*** DATA SECTION Section Begins ***

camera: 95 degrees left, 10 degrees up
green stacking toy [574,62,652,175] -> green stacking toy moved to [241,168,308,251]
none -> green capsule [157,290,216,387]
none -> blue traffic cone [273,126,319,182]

*** DATA SECTION Section Ends ***
*** DATA SECTION Section Begins ***

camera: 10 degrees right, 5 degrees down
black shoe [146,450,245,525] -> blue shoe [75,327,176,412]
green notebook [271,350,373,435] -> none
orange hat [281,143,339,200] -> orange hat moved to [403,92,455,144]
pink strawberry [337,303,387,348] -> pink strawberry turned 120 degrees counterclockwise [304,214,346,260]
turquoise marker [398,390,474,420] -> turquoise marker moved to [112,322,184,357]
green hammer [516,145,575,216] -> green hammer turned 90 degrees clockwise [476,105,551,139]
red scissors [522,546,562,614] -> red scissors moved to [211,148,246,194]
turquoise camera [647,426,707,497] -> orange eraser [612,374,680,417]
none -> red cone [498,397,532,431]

*** DATA SECTION Section Ends ***
*** DATA SECTION Section Begins ***

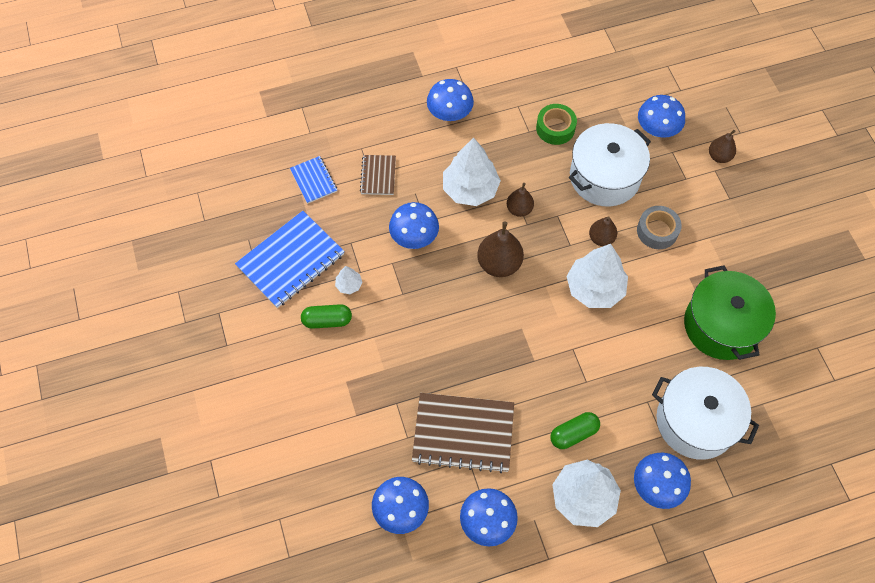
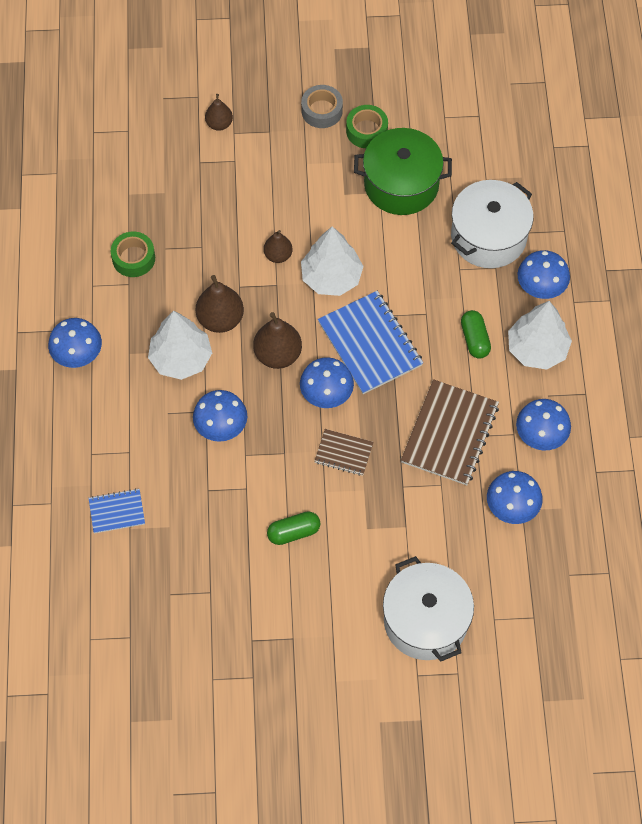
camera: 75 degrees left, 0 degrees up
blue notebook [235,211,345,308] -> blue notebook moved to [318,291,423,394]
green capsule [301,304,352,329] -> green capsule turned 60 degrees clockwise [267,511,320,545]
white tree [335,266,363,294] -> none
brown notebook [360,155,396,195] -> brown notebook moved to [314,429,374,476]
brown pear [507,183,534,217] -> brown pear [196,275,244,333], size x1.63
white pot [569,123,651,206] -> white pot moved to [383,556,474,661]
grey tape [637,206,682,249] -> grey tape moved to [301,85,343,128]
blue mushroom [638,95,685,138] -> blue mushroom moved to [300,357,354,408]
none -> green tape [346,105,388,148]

*** DATA SECTION Section Ends ***

From the records above, transcribe without alteration every line from the one with "camera: 95 degrees left, 10 degrees up" to the one with "none -> blue traffic cone [273,126,319,182]", inclusive.

camera: 95 degrees left, 10 degrees up
green stacking toy [574,62,652,175] -> green stacking toy moved to [241,168,308,251]
none -> green capsule [157,290,216,387]
none -> blue traffic cone [273,126,319,182]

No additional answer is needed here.